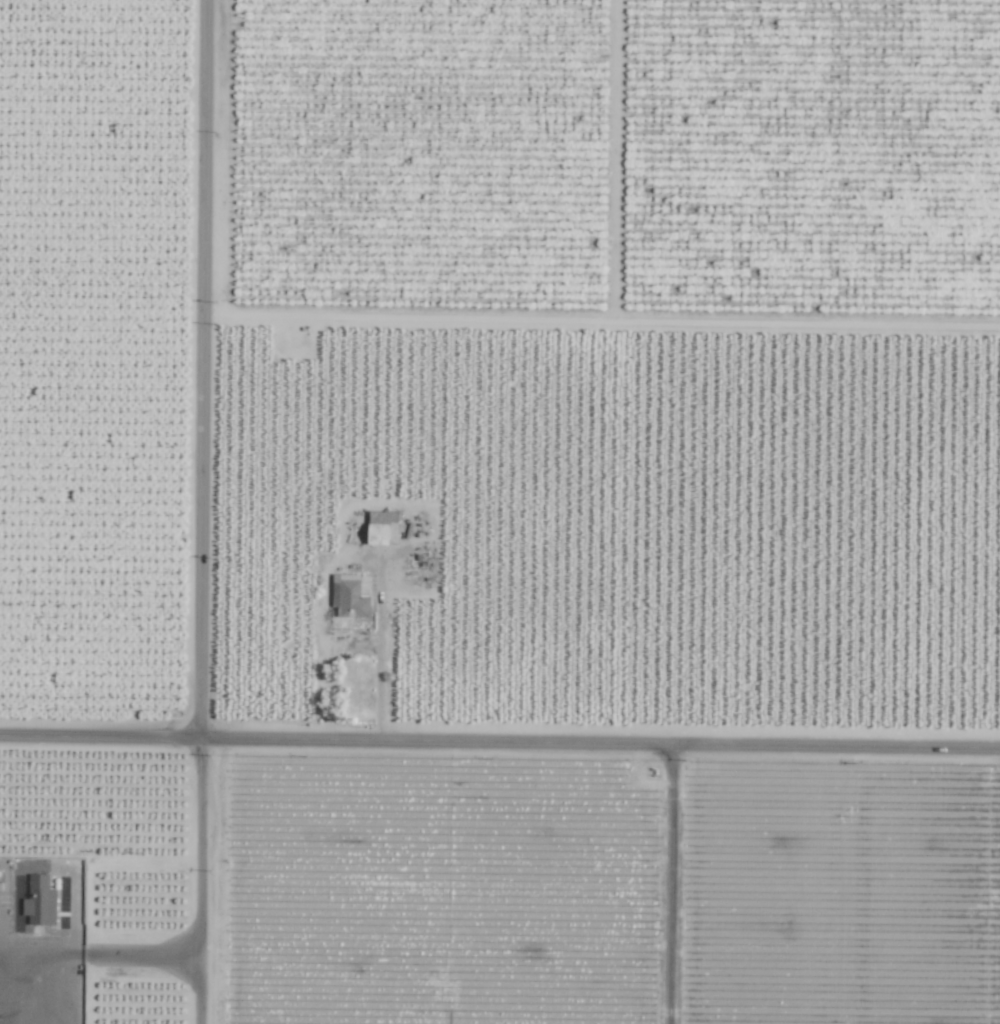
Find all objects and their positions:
road: (203, 512)
building: (381, 528)
building: (348, 596)
road: (381, 666)
road: (500, 745)
road: (672, 888)
building: (39, 901)
road: (111, 952)

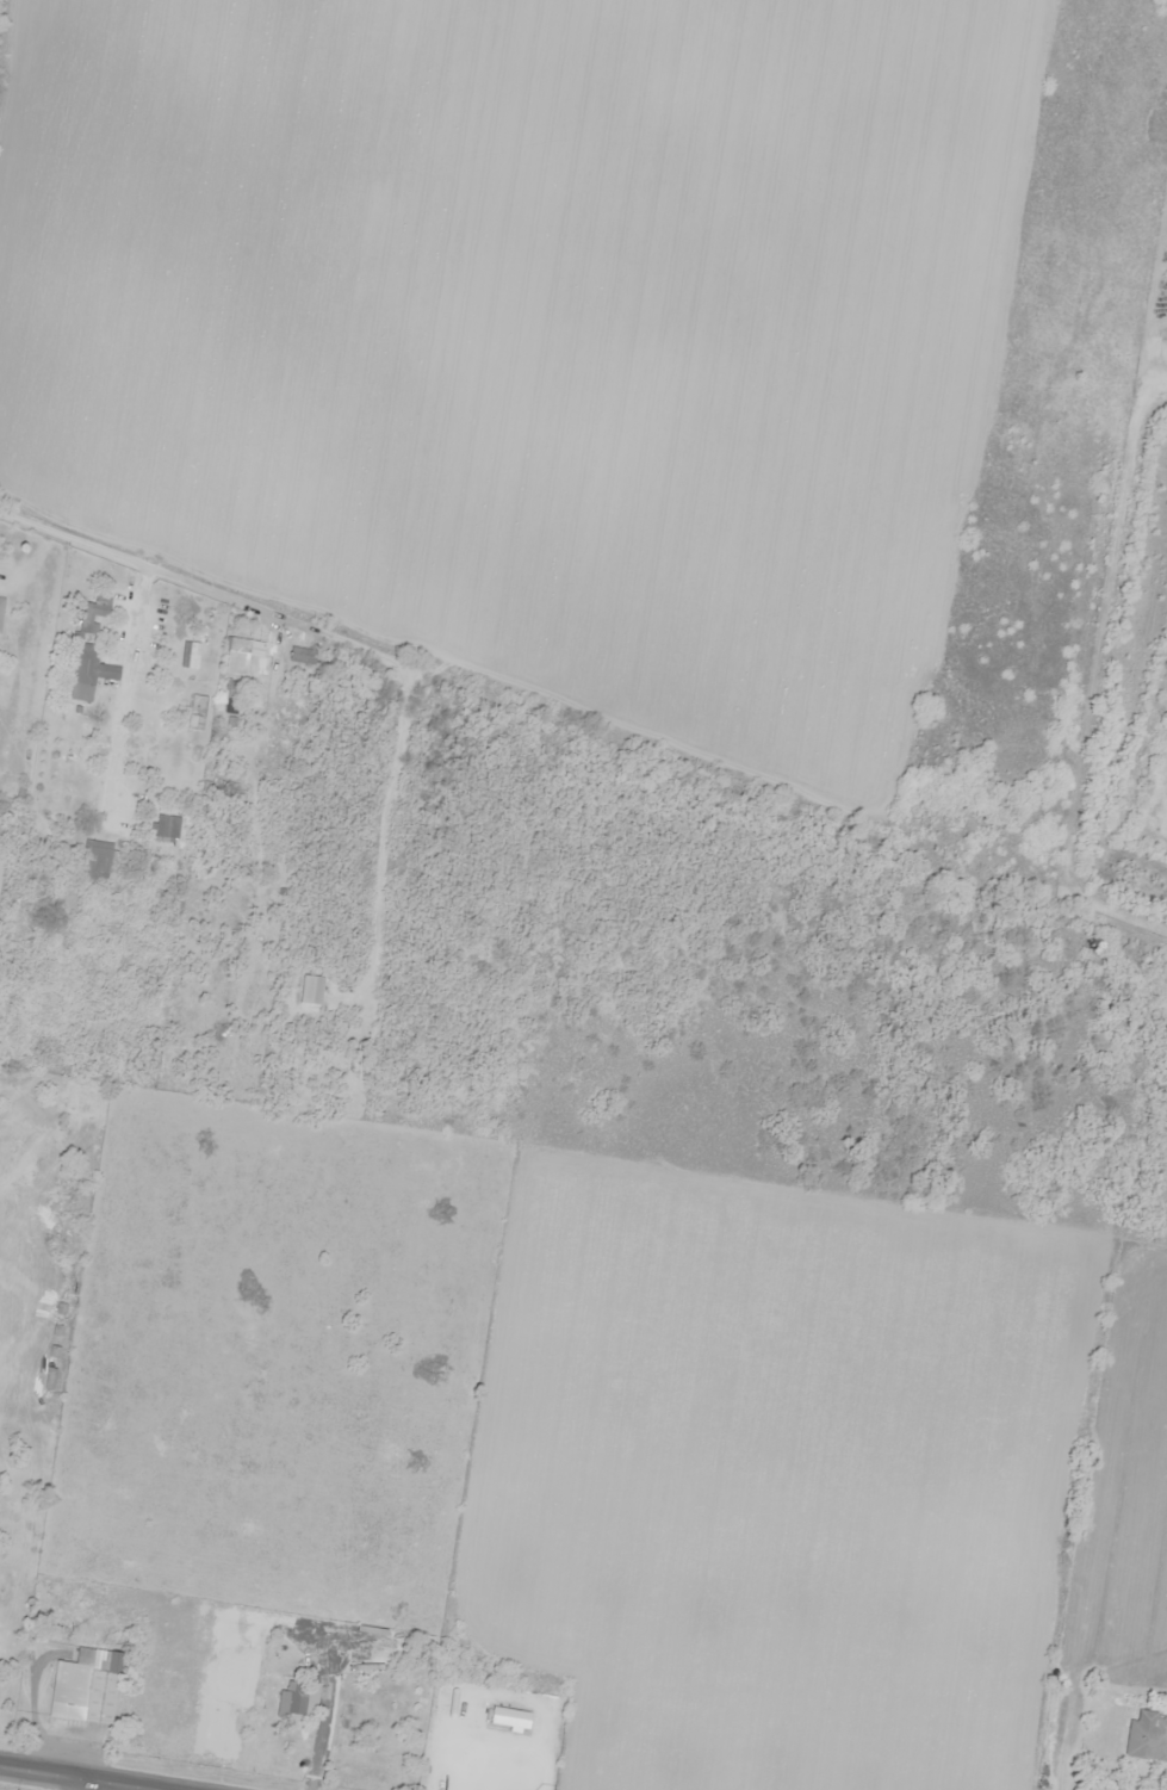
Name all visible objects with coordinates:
building: (1, 606)
building: (93, 614)
building: (190, 655)
building: (303, 655)
building: (259, 669)
building: (91, 674)
building: (234, 699)
building: (197, 712)
building: (166, 827)
building: (312, 990)
building: (50, 1379)
building: (368, 1669)
building: (86, 1688)
building: (293, 1700)
building: (510, 1720)
building: (1147, 1738)
building: (347, 1757)
road: (79, 1777)

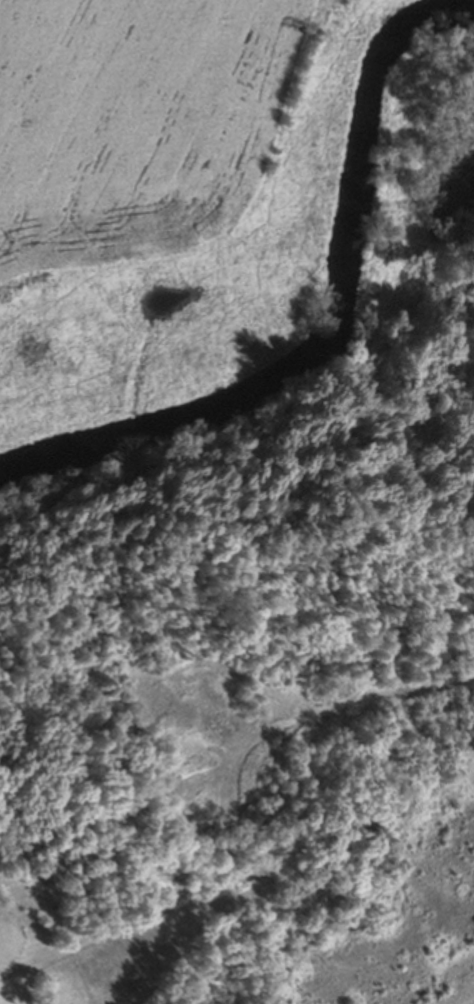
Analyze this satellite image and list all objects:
river: (328, 335)

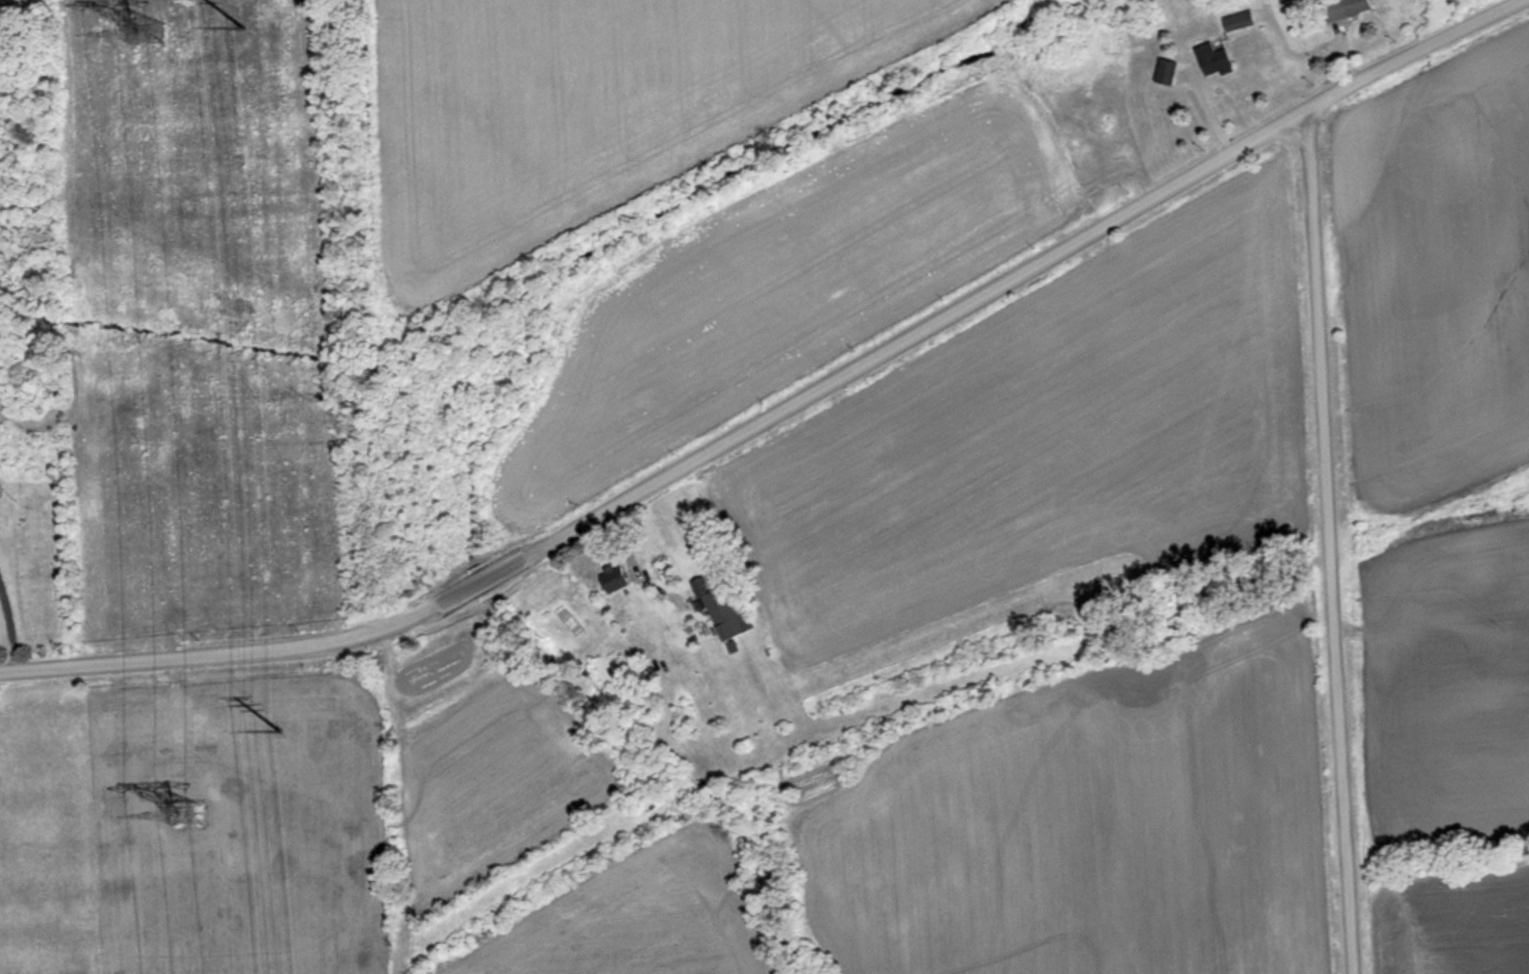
* * * * * * *
WHAT IS REQUIRED: Locate the line containing "Analyze this satellite" in the material above, then repeat it and every later line exactly, with no pictures.

ANSWER AREA:
Analyze this satellite image and list all objects:
river: (328, 335)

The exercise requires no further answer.